EXTRACTED INFORMATION:
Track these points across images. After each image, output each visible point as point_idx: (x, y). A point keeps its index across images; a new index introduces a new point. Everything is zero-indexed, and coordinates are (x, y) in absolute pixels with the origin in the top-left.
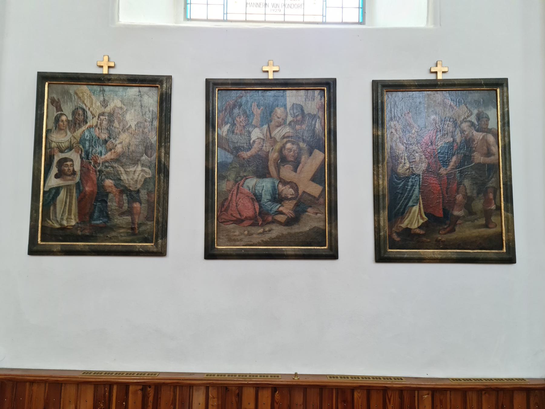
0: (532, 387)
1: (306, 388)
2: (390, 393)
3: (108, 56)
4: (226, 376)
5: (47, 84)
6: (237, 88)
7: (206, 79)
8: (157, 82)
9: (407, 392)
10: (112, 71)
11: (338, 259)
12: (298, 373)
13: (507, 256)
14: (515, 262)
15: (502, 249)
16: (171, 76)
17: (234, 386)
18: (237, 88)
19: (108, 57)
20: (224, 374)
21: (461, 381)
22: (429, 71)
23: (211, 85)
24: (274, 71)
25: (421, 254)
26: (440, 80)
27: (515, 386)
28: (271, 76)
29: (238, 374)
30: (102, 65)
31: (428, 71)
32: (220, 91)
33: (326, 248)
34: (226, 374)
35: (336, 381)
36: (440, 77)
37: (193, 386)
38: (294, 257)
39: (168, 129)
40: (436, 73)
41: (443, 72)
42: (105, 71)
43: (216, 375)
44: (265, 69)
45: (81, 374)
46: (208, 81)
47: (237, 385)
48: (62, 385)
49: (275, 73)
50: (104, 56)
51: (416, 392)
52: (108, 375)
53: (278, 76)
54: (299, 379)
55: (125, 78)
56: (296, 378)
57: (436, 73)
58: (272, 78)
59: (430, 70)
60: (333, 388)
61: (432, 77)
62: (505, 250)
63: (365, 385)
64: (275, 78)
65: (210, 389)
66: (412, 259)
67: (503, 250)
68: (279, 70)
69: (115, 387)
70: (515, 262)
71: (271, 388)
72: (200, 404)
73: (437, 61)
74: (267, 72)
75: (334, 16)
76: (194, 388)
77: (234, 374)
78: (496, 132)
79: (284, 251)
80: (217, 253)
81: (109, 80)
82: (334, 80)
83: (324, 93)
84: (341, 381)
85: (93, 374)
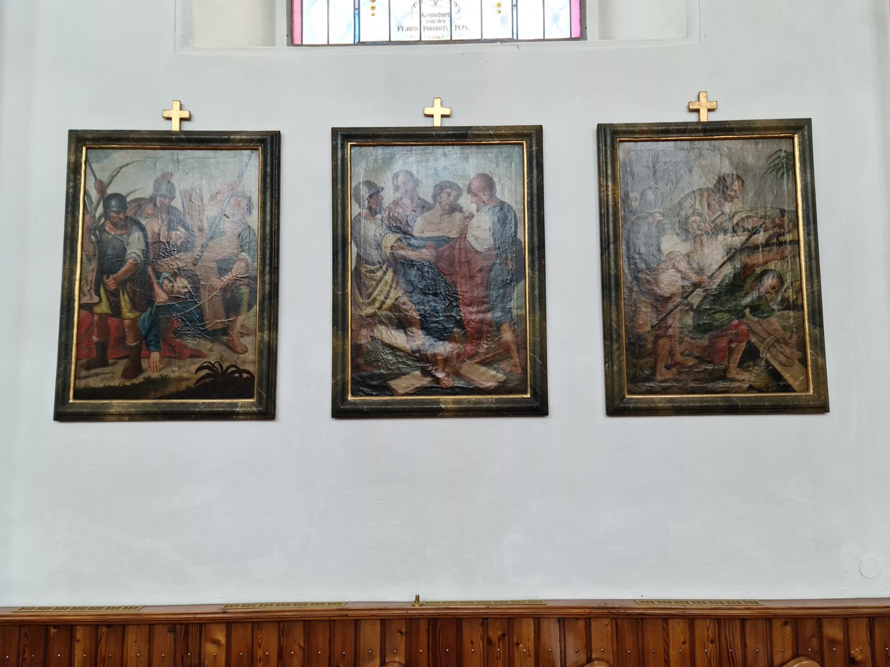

EXERCISE DETAILS: Edit the material above, swapping "top-left" for "upper-left" and leaving everything else as it is. Give back the revised material without the pictures.

RESPONSE TO THE TASK:
Track these points across images. After each image, output each visible point as point_idx: (x, y). A point keeps its index across images; a new index introduces a new point. Everything is zero-indexed, and coordinates are (x, y) in absolute pixels with the origin in the upper-left.
0: (532, 387)
1: (306, 388)
2: (390, 393)
3: (108, 56)
4: (226, 376)
5: (47, 84)
6: (237, 88)
7: (206, 79)
8: (157, 82)
9: (407, 392)
10: (112, 71)
11: (338, 259)
12: (298, 373)
13: (507, 256)
14: (515, 262)
15: (502, 249)
16: (171, 76)
17: (234, 386)
18: (237, 88)
19: (108, 57)
20: (224, 374)
21: (461, 381)
22: (429, 71)
23: (211, 85)
24: (274, 71)
25: (421, 254)
26: (440, 80)
27: (515, 386)
28: (271, 76)
29: (238, 374)
30: (102, 65)
31: (428, 71)
32: (220, 91)
33: (326, 248)
34: (226, 374)
35: (336, 381)
36: (440, 77)
37: (193, 386)
38: (294, 257)
39: (168, 129)
40: (436, 73)
41: (443, 72)
42: (105, 71)
43: (216, 375)
44: (265, 69)
45: (81, 374)
46: (208, 81)
47: (237, 385)
48: (62, 385)
49: (275, 73)
50: (104, 56)
51: (416, 392)
52: (108, 375)
53: (278, 76)
54: (299, 379)
55: (125, 78)
56: (296, 378)
57: (436, 73)
58: (272, 78)
59: (430, 70)
60: (333, 388)
61: (432, 77)
62: (505, 250)
63: (365, 385)
64: (275, 78)
65: (210, 389)
66: (412, 259)
67: (503, 250)
68: (279, 70)
69: (115, 387)
70: (515, 262)
71: (271, 388)
72: (200, 404)
73: (437, 61)
74: (267, 72)
75: (334, 16)
76: (194, 388)
77: (234, 374)
78: (496, 132)
79: (284, 251)
80: (217, 253)
81: (109, 80)
82: (334, 80)
83: (324, 93)
84: (341, 381)
85: (93, 374)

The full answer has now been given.